Records for processing:
++++++
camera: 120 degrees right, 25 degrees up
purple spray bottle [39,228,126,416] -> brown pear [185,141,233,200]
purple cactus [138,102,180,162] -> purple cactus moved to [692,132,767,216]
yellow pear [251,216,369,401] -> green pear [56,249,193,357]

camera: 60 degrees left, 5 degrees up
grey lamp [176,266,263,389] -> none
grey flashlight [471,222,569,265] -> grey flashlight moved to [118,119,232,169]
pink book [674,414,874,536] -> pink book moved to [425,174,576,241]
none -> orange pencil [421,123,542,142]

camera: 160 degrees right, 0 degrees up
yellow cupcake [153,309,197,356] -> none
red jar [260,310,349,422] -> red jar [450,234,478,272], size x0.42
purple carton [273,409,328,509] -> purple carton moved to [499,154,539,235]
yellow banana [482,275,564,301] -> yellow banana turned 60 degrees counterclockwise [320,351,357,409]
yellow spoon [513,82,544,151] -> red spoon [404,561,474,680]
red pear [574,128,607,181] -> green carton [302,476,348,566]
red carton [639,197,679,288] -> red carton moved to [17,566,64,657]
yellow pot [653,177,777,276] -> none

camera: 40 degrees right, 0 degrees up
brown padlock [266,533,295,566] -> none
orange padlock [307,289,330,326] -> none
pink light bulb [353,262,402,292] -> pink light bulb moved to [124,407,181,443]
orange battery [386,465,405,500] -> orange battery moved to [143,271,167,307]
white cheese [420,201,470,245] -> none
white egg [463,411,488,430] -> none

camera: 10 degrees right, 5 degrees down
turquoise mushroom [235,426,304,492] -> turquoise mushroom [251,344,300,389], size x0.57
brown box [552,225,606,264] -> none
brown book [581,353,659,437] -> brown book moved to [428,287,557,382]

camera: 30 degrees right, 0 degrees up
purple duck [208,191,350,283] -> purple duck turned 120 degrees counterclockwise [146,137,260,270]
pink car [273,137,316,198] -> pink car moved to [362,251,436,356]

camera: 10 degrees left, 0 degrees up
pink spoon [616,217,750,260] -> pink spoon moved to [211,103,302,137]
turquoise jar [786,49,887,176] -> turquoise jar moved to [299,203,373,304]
++++++
Task requirements: Output all of the data exactly as given.

Answer box:
camera: 120 degrees right, 25 degrees up
purple spray bottle [39,228,126,416] -> brown pear [185,141,233,200]
purple cactus [138,102,180,162] -> purple cactus moved to [692,132,767,216]
yellow pear [251,216,369,401] -> green pear [56,249,193,357]

camera: 60 degrees left, 5 degrees up
grey lamp [176,266,263,389] -> none
grey flashlight [471,222,569,265] -> grey flashlight moved to [118,119,232,169]
pink book [674,414,874,536] -> pink book moved to [425,174,576,241]
none -> orange pencil [421,123,542,142]

camera: 160 degrees right, 0 degrees up
yellow cupcake [153,309,197,356] -> none
red jar [260,310,349,422] -> red jar [450,234,478,272], size x0.42
purple carton [273,409,328,509] -> purple carton moved to [499,154,539,235]
yellow banana [482,275,564,301] -> yellow banana turned 60 degrees counterclockwise [320,351,357,409]
yellow spoon [513,82,544,151] -> red spoon [404,561,474,680]
red pear [574,128,607,181] -> green carton [302,476,348,566]
red carton [639,197,679,288] -> red carton moved to [17,566,64,657]
yellow pot [653,177,777,276] -> none

camera: 40 degrees right, 0 degrees up
brown padlock [266,533,295,566] -> none
orange padlock [307,289,330,326] -> none
pink light bulb [353,262,402,292] -> pink light bulb moved to [124,407,181,443]
orange battery [386,465,405,500] -> orange battery moved to [143,271,167,307]
white cheese [420,201,470,245] -> none
white egg [463,411,488,430] -> none

camera: 10 degrees right, 5 degrees down
turquoise mushroom [235,426,304,492] -> turquoise mushroom [251,344,300,389], size x0.57
brown box [552,225,606,264] -> none
brown book [581,353,659,437] -> brown book moved to [428,287,557,382]

camera: 30 degrees right, 0 degrees up
purple duck [208,191,350,283] -> purple duck turned 120 degrees counterclockwise [146,137,260,270]
pink car [273,137,316,198] -> pink car moved to [362,251,436,356]

camera: 10 degrees left, 0 degrees up
pink spoon [616,217,750,260] -> pink spoon moved to [211,103,302,137]
turquoise jar [786,49,887,176] -> turquoise jar moved to [299,203,373,304]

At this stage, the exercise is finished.